What is being asked – Look through the material and copy each line holding "right".

Records for the task –
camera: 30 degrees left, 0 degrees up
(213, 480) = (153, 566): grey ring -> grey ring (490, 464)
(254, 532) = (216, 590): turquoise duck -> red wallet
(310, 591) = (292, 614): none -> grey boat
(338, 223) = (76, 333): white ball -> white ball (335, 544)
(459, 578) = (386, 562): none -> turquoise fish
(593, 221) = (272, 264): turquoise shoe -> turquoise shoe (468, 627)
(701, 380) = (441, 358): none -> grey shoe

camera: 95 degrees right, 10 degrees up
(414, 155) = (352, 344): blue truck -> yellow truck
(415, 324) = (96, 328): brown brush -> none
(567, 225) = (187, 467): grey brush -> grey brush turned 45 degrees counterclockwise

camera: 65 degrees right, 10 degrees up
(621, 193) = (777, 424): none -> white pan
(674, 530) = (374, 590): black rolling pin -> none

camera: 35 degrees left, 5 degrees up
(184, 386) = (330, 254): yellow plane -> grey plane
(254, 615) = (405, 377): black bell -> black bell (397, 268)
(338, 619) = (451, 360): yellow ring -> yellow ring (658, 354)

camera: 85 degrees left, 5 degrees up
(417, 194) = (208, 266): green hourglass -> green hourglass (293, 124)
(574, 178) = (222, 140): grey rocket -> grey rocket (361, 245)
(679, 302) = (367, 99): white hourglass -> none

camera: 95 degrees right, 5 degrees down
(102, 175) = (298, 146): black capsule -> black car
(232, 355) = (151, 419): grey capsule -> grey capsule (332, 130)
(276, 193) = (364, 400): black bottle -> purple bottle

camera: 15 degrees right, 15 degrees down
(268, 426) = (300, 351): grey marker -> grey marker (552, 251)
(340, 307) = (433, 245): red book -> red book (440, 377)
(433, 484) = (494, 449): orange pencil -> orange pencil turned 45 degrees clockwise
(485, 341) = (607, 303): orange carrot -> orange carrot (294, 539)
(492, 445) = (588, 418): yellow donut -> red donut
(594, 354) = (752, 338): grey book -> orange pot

Answer below –
camera: 95 degrees right, 10 degrees up
camera: 65 degrees right, 10 degrees up
camera: 95 degrees right, 5 degrees down
camera: 15 degrees right, 15 degrees down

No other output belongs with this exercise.